◆ Multi-step shape edit data ◆
▬▬▬▬▬▬
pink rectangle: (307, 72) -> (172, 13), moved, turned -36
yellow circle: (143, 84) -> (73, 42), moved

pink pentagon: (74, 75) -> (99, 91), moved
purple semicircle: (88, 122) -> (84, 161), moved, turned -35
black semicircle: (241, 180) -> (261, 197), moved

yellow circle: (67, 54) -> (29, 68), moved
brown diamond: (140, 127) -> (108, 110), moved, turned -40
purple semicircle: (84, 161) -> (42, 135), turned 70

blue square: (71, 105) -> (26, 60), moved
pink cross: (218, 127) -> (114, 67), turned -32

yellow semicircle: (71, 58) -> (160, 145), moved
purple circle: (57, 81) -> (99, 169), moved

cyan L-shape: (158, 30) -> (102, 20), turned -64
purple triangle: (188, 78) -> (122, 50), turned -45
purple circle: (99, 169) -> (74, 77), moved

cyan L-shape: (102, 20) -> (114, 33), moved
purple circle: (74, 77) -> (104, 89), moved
▬▬▬▬▬▬
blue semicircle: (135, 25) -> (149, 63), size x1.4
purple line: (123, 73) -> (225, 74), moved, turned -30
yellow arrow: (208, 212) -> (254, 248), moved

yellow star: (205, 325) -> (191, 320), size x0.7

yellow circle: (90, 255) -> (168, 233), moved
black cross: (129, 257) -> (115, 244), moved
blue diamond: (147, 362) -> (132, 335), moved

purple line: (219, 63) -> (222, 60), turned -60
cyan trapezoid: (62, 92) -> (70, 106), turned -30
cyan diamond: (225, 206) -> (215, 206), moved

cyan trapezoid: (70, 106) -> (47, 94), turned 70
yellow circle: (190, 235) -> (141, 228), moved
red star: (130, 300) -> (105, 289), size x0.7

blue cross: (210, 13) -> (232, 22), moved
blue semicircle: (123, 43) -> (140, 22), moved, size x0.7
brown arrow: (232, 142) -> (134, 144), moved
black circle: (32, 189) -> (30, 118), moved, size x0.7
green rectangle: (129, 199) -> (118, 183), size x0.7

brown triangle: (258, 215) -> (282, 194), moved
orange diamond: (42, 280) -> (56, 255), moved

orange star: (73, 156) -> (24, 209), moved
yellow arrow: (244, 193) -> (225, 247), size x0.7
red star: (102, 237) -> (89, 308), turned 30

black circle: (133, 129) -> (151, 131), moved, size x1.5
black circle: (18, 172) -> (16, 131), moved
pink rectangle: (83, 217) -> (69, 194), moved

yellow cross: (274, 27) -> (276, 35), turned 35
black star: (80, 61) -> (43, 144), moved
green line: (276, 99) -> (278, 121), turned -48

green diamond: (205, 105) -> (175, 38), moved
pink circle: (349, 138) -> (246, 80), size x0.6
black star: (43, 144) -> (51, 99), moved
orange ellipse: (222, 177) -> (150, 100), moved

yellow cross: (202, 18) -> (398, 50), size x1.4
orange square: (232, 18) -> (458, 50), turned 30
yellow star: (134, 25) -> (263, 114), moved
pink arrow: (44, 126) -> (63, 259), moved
▬▬▬▬▬▬
◆ ASSIGNMENT ◆
Your answer must be the lines above from the one containing "pink rectangle: (307, 72)" to the one containing "brown diamond: (140, 127)", both included, restated word for word.

◆ RESPONSE ◆
pink rectangle: (307, 72) -> (172, 13), moved, turned -36
yellow circle: (143, 84) -> (73, 42), moved

pink pentagon: (74, 75) -> (99, 91), moved
purple semicircle: (88, 122) -> (84, 161), moved, turned -35
black semicircle: (241, 180) -> (261, 197), moved

yellow circle: (67, 54) -> (29, 68), moved
brown diamond: (140, 127) -> (108, 110), moved, turned -40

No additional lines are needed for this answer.